--- Dataset records ---

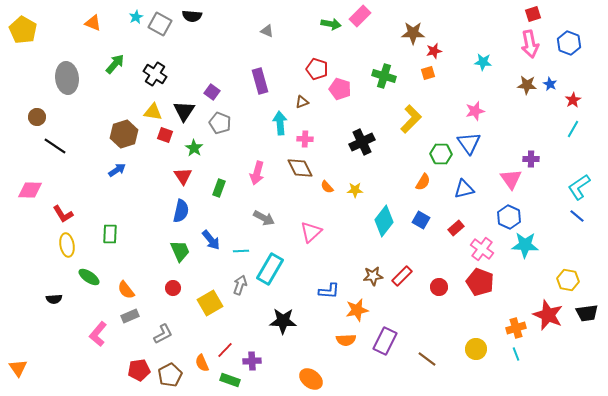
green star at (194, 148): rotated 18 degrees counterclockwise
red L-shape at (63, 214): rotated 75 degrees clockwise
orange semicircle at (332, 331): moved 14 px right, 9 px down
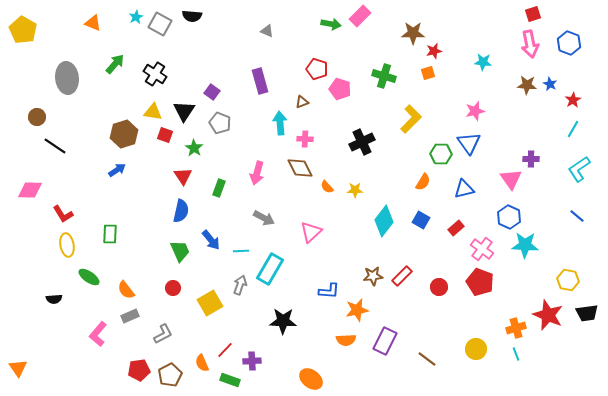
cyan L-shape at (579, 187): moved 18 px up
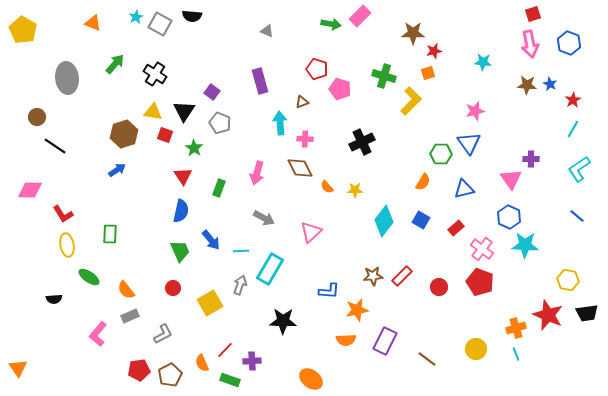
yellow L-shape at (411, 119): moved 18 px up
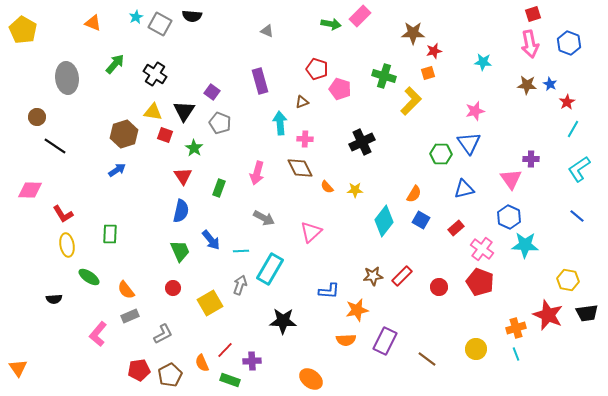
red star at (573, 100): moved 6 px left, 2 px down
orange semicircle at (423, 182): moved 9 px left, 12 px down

---
--- Dataset records ---

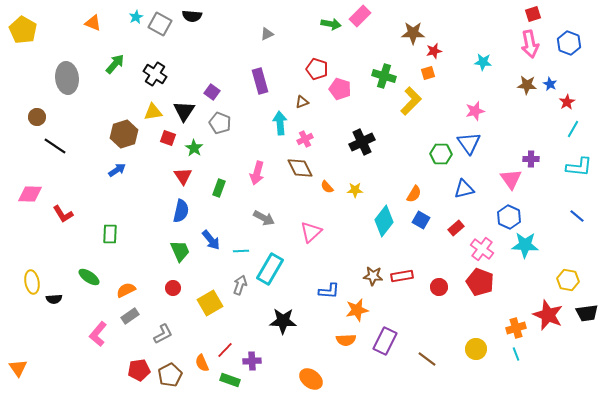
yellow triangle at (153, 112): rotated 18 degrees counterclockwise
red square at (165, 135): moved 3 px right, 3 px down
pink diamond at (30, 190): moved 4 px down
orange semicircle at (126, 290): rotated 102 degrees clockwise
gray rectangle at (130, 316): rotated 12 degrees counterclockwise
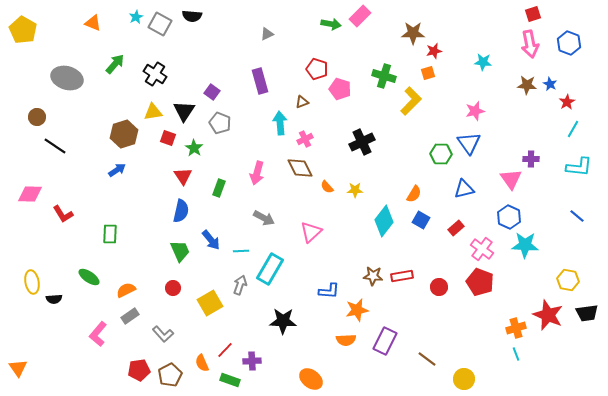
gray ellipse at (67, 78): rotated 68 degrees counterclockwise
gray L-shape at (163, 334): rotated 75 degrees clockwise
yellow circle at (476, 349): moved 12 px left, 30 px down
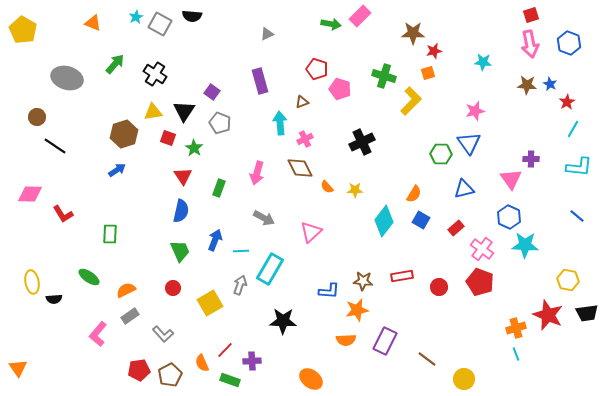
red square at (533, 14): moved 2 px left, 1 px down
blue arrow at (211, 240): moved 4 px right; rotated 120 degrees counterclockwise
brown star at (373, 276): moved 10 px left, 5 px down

---
--- Dataset records ---

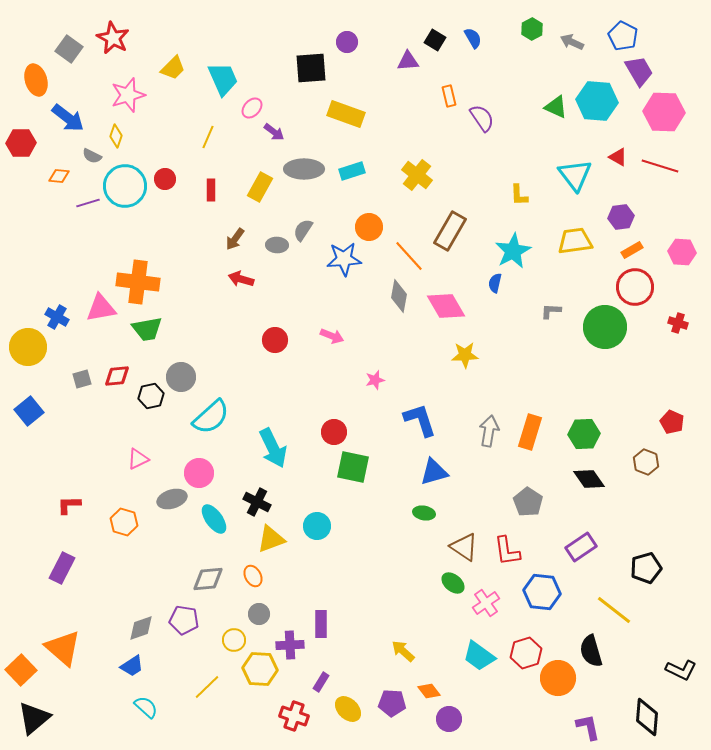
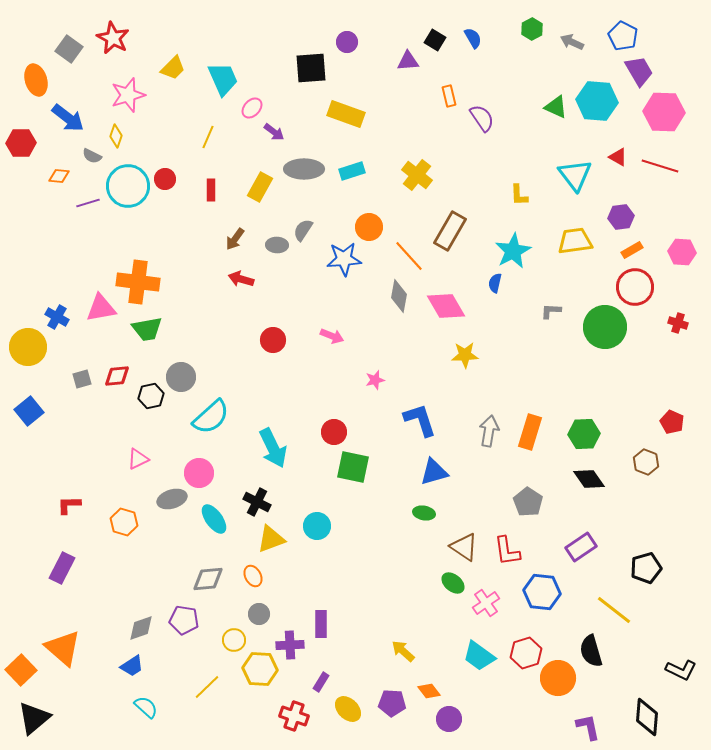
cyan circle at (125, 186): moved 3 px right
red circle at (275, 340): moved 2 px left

---

[Exercise details]
Rewrite the listing as a Markdown table with the columns Row and Line. Start with the line containing "cyan circle at (125, 186): moved 3 px right", go on through the line containing "red circle at (275, 340): moved 2 px left", and leave out any blank lines.

[Solution for this problem]
| Row | Line |
|---|---|
| 1 | cyan circle at (125, 186): moved 3 px right |
| 2 | red circle at (275, 340): moved 2 px left |